(Data shown Opens)

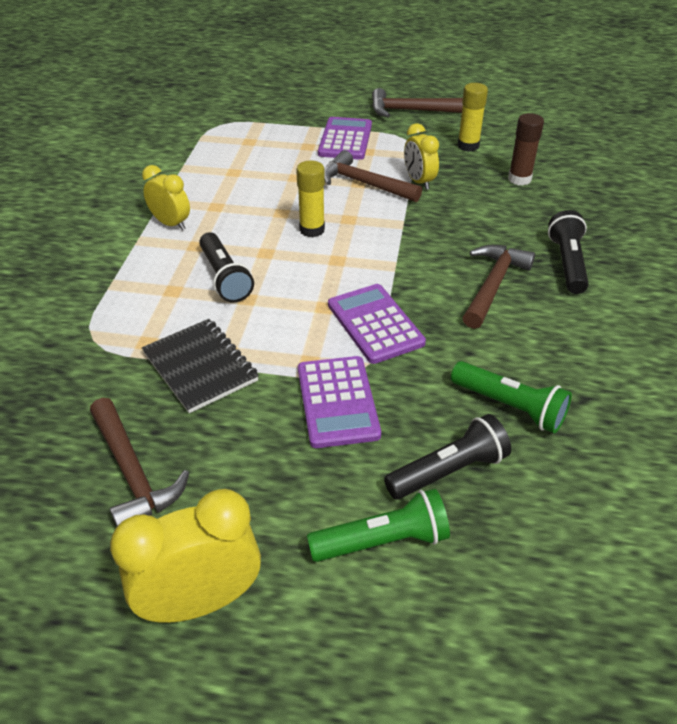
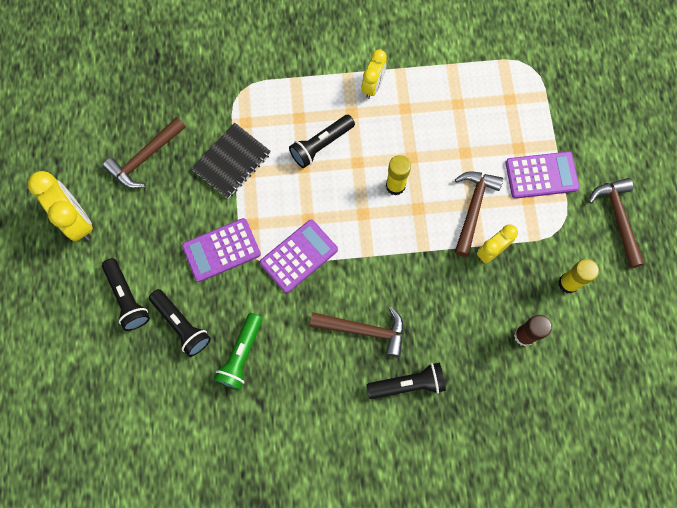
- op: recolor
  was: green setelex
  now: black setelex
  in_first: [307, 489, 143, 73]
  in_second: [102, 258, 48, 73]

(Data shown Closes)

▶ [Brief] This calls for an exact copy of all the entries above, with the pictures omitted.

▶ [Your response]
- op: recolor
  was: green setelex
  now: black setelex
  in_first: [307, 489, 143, 73]
  in_second: [102, 258, 48, 73]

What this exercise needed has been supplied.